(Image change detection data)

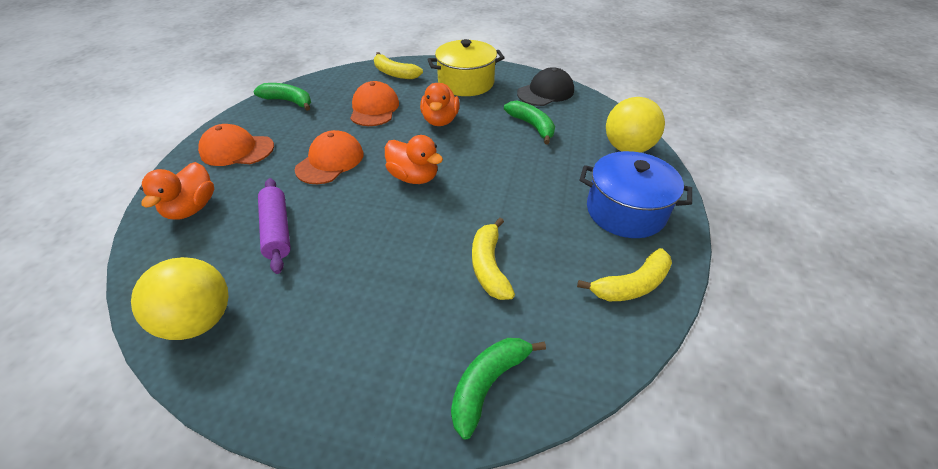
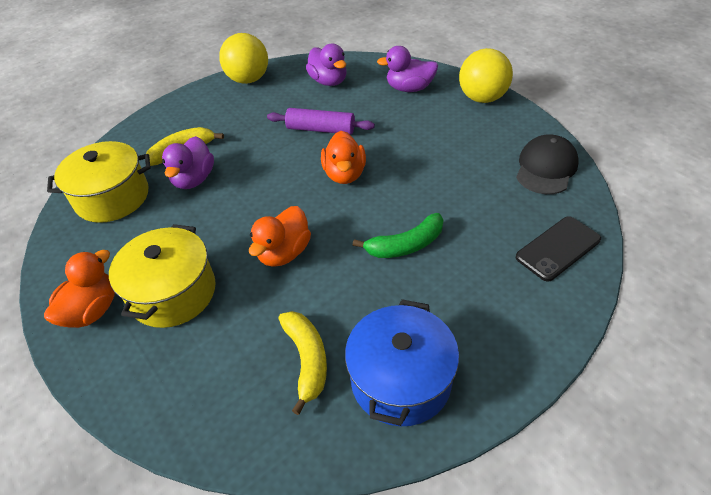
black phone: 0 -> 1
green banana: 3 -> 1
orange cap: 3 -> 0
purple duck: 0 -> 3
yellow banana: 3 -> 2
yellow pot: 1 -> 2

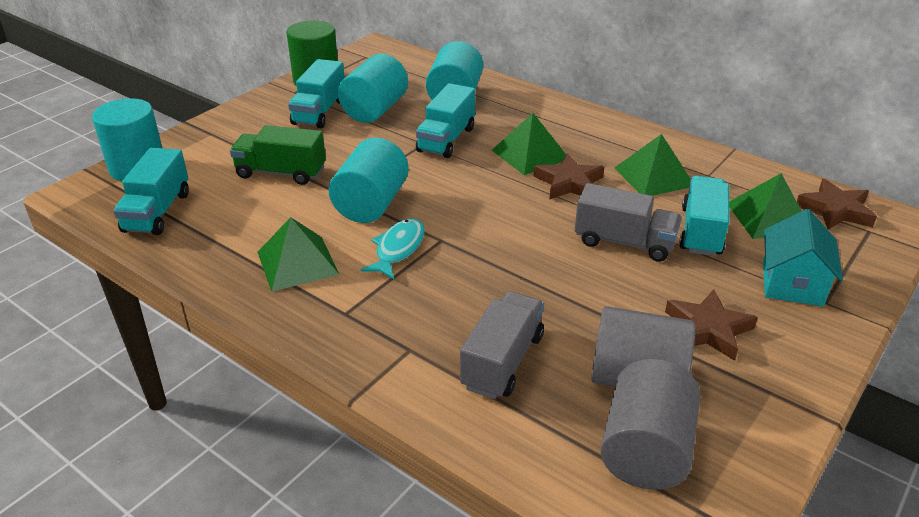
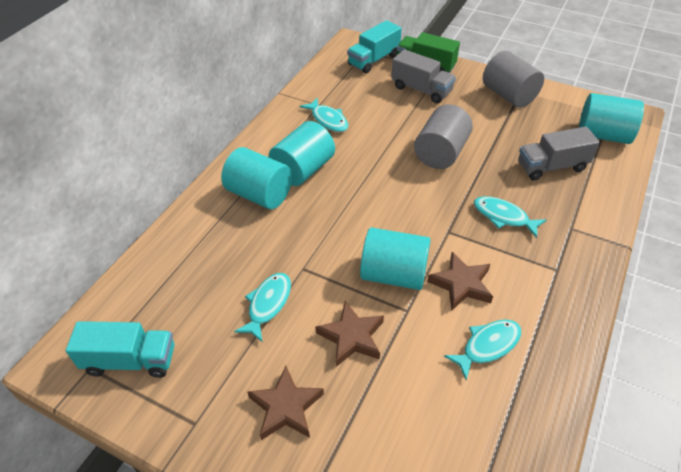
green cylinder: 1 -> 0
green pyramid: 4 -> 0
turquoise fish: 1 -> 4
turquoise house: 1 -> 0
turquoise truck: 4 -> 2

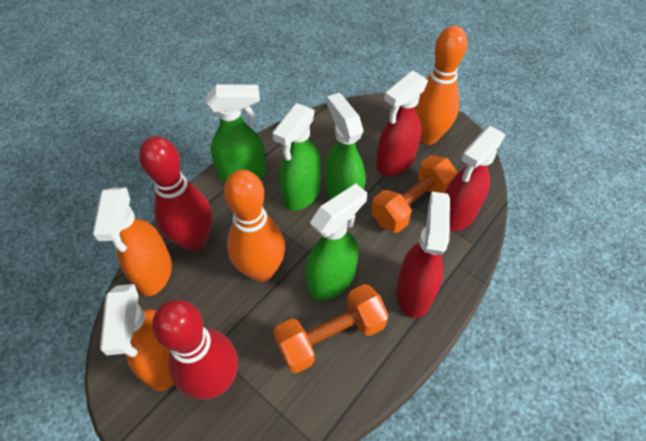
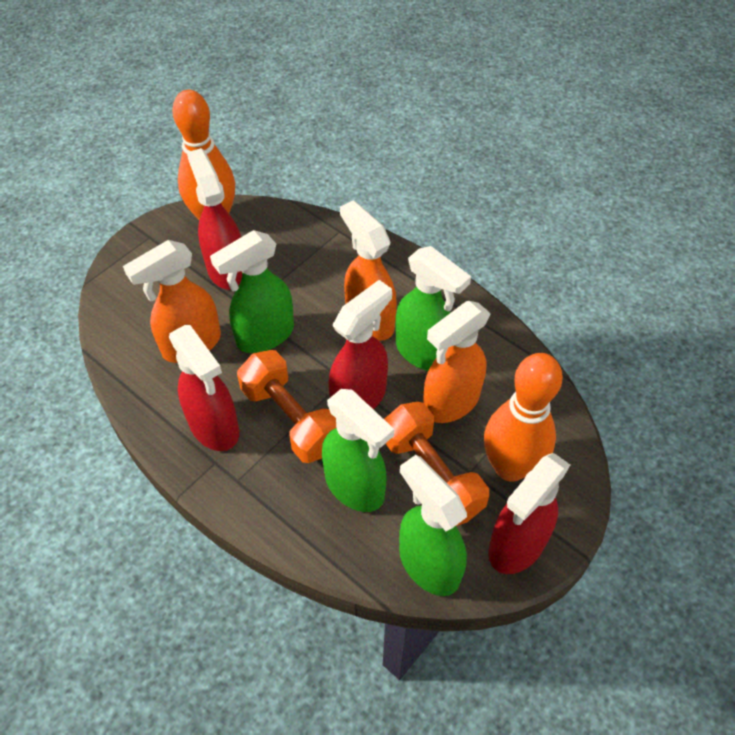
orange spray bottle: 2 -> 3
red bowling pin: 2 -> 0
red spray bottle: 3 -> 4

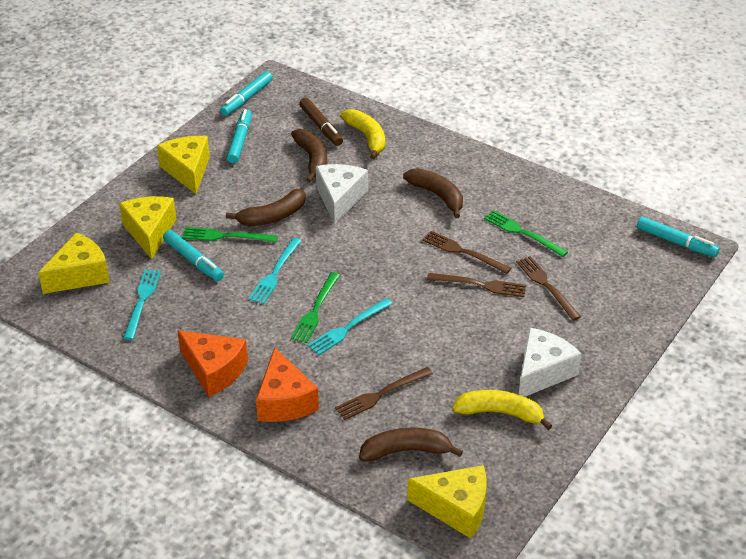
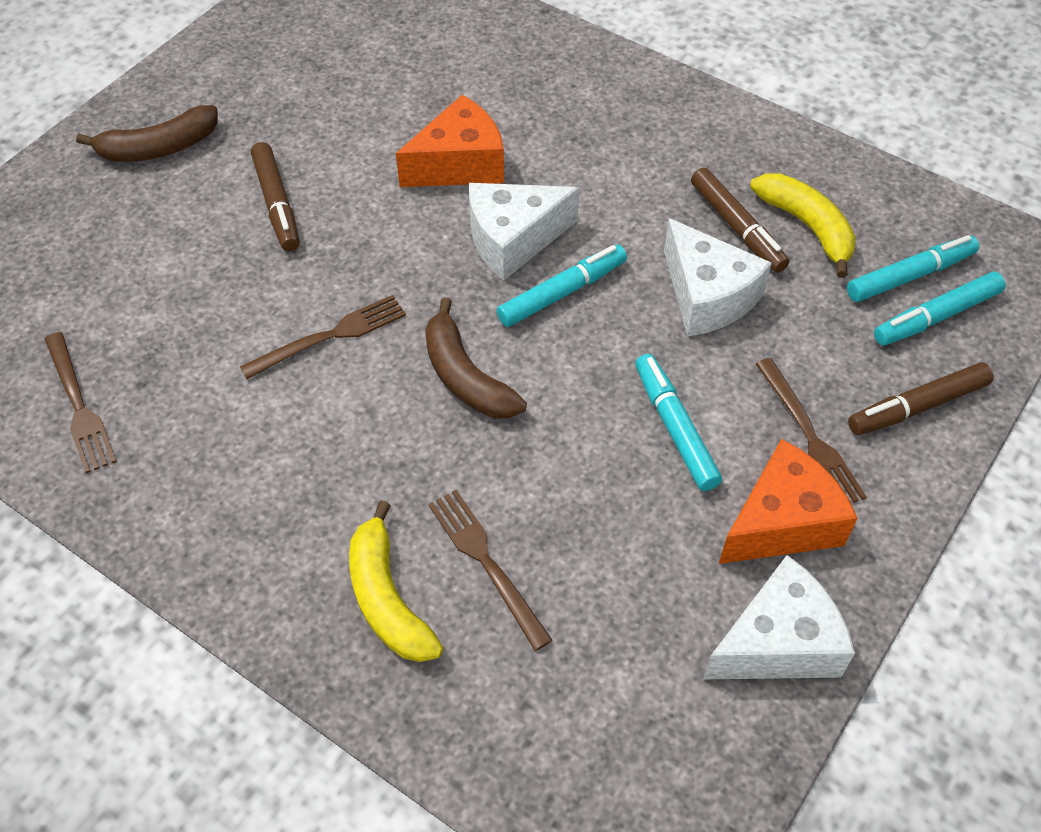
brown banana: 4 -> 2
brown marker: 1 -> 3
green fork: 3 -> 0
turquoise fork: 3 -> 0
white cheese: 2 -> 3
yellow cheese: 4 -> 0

# AIM OF THE TASK:
Restate word for word the lines running from the one with "yellow banana: 3 -> 2" to the end of the entries; pictures are to be left out.

# SOLUTION FOR THIS EXERCISE:
yellow banana: 3 -> 2
yellow pot: 1 -> 2

green cylinder: 1 -> 0
green pyramid: 4 -> 0
turquoise fish: 1 -> 4
turquoise house: 1 -> 0
turquoise truck: 4 -> 2

orange spray bottle: 2 -> 3
red bowling pin: 2 -> 0
red spray bottle: 3 -> 4

brown banana: 4 -> 2
brown marker: 1 -> 3
green fork: 3 -> 0
turquoise fork: 3 -> 0
white cheese: 2 -> 3
yellow cheese: 4 -> 0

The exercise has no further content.